## PROBLEM DESCRIPTION
Start at the line in the entries below that contains "camera: 60 degrees left, 10 degrees up", stop at the line that contains "(640, 399) = (648, 279): red", and output exactly the lines in that span, both ends included.

━━━━━ SUPPLIED MATERIAL ━━━━━

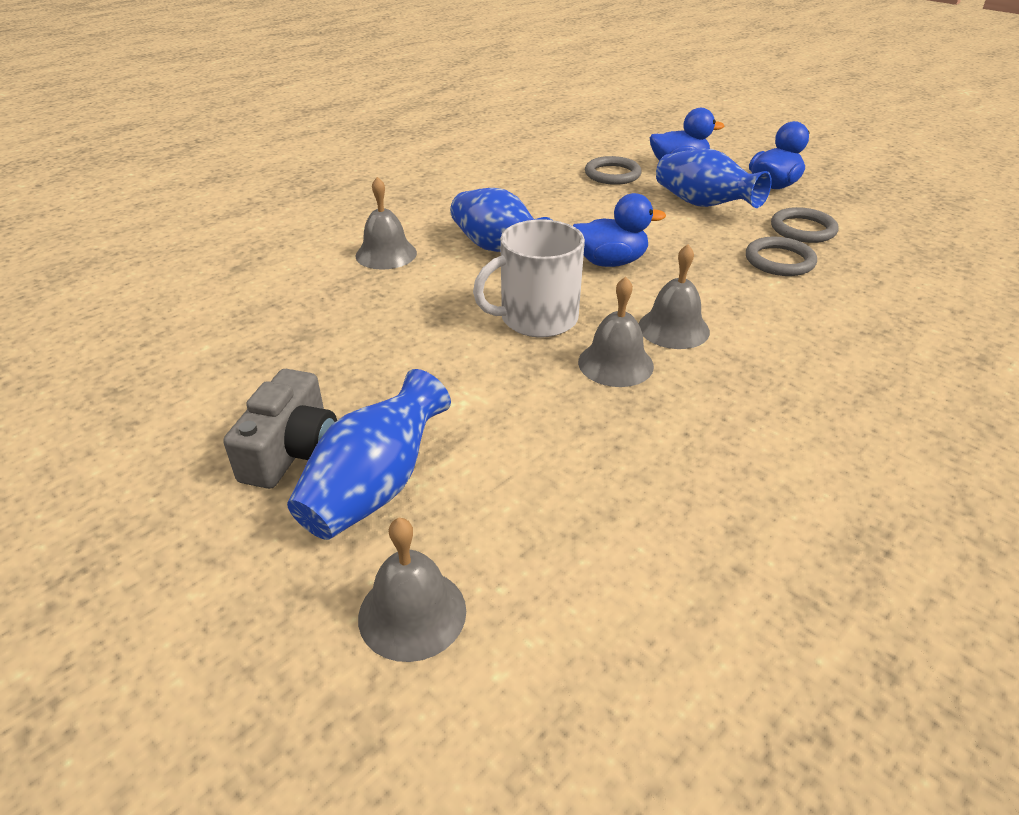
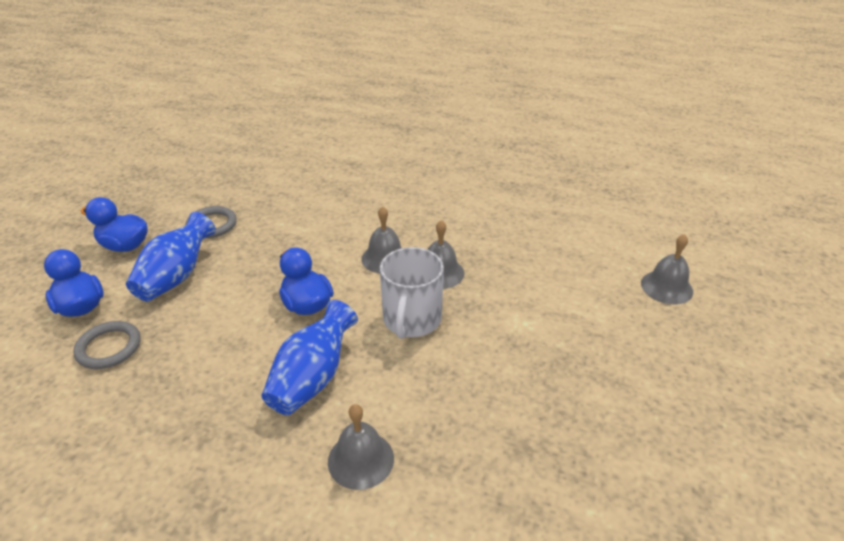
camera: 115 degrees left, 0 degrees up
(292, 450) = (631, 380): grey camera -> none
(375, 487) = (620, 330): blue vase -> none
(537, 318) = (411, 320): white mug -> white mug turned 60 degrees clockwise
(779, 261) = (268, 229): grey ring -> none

━━━━━
━━━━━ SUPPLIED MATERIAL ━━━━━

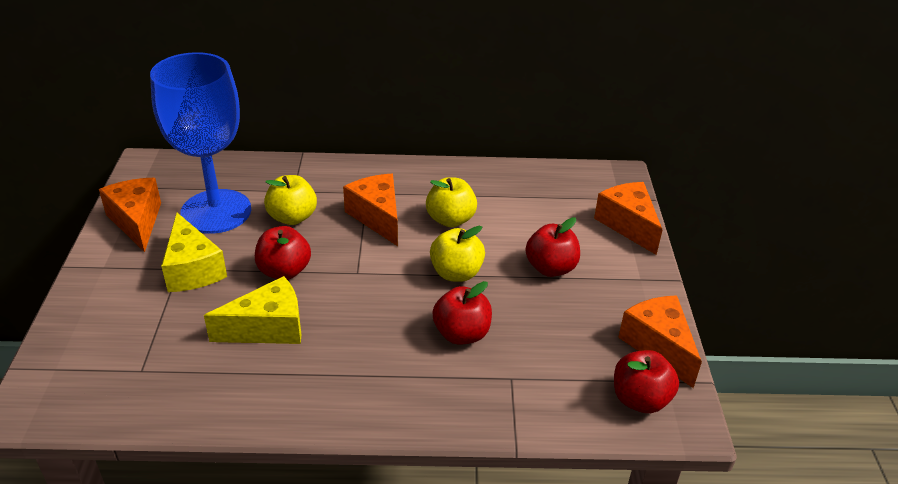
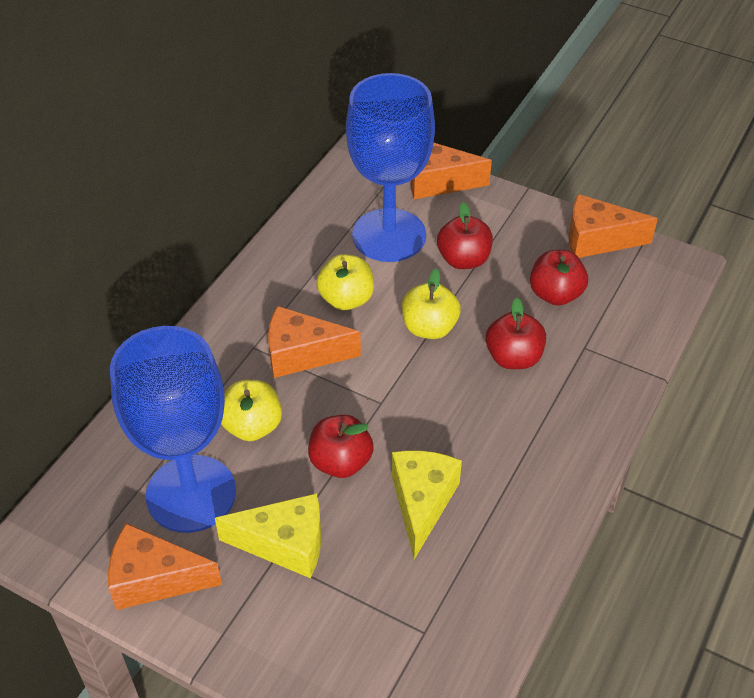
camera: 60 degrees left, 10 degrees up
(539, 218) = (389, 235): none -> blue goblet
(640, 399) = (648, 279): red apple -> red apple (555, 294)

━━━━━

## SOLUTION TO THIS EXERCISE
camera: 60 degrees left, 10 degrees up
(539, 218) = (389, 235): none -> blue goblet
(640, 399) = (648, 279): red apple -> red apple (555, 294)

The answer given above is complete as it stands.